:: DATA RECORDS ::
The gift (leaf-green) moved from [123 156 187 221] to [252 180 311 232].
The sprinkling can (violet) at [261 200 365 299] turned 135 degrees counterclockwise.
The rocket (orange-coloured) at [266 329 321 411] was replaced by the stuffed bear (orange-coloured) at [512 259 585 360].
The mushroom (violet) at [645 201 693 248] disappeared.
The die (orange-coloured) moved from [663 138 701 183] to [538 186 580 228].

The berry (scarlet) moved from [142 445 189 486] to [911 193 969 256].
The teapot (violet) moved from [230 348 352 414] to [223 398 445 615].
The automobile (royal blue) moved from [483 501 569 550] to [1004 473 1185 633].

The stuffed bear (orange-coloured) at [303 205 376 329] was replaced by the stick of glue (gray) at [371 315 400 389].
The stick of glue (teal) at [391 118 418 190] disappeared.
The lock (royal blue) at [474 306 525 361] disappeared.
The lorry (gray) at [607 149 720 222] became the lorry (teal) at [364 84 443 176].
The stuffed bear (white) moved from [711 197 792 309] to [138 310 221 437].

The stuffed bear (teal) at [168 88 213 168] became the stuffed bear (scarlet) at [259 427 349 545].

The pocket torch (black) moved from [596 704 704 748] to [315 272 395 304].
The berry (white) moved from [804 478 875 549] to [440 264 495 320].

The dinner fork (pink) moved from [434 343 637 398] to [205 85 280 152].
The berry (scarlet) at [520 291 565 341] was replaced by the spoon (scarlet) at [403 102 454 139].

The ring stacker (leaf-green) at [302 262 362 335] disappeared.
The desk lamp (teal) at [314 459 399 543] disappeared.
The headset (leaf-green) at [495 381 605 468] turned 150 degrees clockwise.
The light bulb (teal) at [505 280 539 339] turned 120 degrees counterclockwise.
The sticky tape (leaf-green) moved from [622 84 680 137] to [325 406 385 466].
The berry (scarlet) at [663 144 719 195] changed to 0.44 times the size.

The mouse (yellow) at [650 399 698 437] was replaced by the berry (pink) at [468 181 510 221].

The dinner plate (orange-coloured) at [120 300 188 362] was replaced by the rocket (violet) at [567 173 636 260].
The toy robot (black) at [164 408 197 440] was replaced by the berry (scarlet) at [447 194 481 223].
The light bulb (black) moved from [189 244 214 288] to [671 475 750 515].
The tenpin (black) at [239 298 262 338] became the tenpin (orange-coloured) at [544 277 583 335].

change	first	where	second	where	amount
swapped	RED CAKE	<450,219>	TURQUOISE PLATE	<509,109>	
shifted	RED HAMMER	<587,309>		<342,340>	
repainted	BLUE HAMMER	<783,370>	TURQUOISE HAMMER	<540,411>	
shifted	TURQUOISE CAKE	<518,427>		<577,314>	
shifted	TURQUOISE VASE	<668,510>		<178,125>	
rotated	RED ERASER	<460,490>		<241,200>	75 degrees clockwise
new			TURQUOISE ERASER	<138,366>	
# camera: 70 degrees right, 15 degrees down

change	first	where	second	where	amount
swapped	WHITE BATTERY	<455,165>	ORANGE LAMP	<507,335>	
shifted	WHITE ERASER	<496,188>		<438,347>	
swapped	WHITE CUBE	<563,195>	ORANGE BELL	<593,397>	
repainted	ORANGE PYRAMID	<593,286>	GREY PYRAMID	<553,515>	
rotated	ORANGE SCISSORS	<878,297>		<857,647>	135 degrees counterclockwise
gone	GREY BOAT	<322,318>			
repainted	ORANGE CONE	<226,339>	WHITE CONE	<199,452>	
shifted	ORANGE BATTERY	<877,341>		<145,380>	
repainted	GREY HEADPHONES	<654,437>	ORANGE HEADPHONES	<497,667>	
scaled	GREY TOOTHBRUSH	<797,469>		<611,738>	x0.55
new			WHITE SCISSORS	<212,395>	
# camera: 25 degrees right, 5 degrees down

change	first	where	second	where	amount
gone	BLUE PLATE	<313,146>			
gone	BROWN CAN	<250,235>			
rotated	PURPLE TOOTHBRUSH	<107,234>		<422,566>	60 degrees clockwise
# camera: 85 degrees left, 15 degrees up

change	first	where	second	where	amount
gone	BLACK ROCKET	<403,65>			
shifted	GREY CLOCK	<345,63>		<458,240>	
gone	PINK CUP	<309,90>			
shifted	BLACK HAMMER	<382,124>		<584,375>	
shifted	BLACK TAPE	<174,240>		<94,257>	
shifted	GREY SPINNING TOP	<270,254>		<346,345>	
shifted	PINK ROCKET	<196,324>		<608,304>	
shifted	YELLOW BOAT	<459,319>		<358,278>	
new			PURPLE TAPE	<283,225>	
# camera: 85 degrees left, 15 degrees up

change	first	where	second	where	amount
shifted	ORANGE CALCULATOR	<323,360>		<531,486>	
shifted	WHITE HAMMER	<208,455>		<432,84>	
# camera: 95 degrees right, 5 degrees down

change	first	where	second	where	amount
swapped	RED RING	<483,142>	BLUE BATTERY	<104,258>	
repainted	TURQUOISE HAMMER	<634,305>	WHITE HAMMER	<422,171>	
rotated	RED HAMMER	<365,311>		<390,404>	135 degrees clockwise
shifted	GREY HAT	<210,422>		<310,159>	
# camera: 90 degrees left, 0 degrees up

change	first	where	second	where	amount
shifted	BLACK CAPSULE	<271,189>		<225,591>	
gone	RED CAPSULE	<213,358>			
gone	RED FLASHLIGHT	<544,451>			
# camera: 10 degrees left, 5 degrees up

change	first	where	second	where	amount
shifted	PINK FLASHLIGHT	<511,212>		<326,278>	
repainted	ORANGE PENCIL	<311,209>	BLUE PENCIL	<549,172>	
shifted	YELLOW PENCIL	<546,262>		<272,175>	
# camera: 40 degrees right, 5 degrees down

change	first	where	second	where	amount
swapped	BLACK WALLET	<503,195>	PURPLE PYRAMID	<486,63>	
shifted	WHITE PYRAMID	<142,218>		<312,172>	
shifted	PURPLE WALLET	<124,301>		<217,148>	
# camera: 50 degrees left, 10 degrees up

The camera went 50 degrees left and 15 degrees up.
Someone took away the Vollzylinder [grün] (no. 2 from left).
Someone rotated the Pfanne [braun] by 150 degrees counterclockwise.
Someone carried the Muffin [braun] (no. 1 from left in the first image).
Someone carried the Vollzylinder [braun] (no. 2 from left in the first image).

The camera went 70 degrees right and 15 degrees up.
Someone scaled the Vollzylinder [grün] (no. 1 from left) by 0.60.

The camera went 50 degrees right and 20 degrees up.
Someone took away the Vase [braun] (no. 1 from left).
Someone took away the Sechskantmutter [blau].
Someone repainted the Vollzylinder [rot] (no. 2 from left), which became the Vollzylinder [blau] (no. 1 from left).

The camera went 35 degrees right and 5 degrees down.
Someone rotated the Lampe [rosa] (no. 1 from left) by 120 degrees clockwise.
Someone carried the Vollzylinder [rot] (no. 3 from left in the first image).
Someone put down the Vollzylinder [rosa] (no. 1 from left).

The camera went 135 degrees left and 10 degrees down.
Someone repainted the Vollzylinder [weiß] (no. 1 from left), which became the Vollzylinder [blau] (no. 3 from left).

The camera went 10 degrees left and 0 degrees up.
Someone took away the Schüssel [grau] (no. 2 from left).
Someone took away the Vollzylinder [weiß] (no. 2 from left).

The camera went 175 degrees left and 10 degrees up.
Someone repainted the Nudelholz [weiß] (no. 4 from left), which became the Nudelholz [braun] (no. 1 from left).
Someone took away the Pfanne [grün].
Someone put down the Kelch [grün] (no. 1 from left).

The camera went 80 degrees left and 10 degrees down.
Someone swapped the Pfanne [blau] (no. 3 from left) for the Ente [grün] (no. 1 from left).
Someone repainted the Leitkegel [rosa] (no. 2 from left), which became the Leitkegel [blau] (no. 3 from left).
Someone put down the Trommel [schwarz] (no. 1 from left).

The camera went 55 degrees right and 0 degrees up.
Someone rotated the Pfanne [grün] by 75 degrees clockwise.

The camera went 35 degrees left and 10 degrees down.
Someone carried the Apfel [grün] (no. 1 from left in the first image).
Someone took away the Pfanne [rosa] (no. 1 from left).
:::
▶ _WORK INSTRUCTIONS_
Only lines that contain the string "CAKE" count; pick each one out of the records and copy it.

▶ _RESULT FOR THIS TASK_
swapped	RED CAKE	<450,219>	TURQUOISE PLATE	<509,109>	
shifted	TURQUOISE CAKE	<518,427>		<577,314>	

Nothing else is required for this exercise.